DIRECTIONS:
Write out each entry below exactly; the images do not belong in your copy.
++++
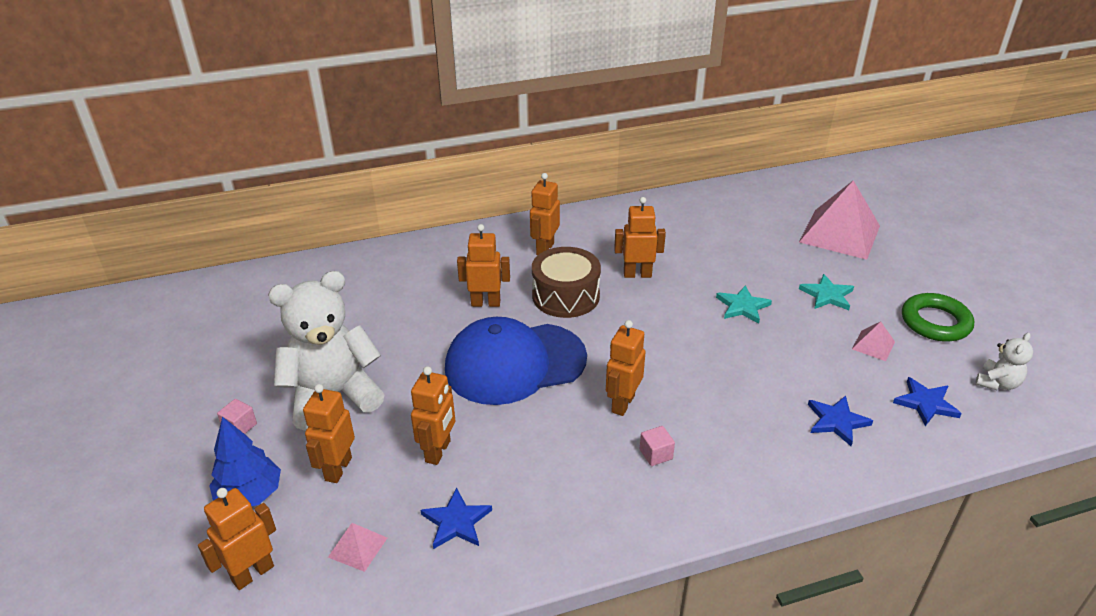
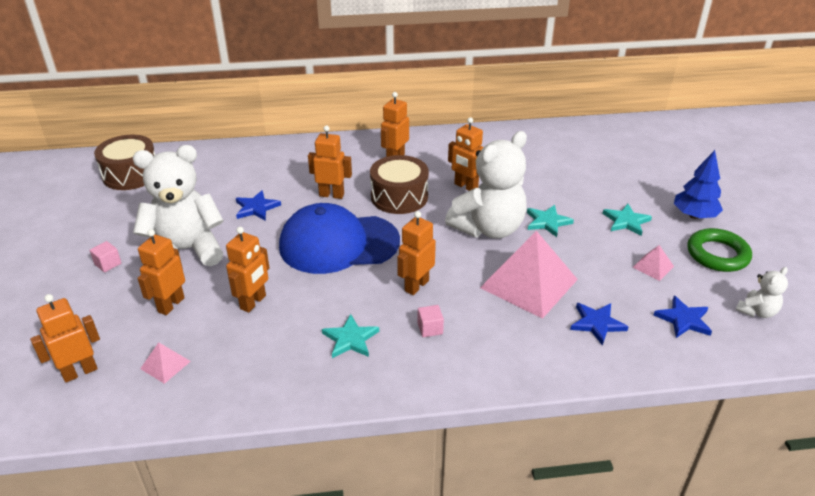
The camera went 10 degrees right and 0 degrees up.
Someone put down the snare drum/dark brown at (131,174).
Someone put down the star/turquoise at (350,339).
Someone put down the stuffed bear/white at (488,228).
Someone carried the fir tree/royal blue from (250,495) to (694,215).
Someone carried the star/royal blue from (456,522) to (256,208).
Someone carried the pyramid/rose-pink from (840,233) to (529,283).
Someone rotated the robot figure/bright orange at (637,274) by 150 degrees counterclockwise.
++++
WORKED SOLUTION:
The camera went 10 degrees right and 0 degrees up.
Someone put down the snare drum/dark brown at (131,174).
Someone put down the star/turquoise at (350,339).
Someone put down the stuffed bear/white at (488,228).
Someone carried the fir tree/royal blue from (250,495) to (694,215).
Someone carried the star/royal blue from (456,522) to (256,208).
Someone carried the pyramid/rose-pink from (840,233) to (529,283).
Someone rotated the robot figure/bright orange at (637,274) by 150 degrees counterclockwise.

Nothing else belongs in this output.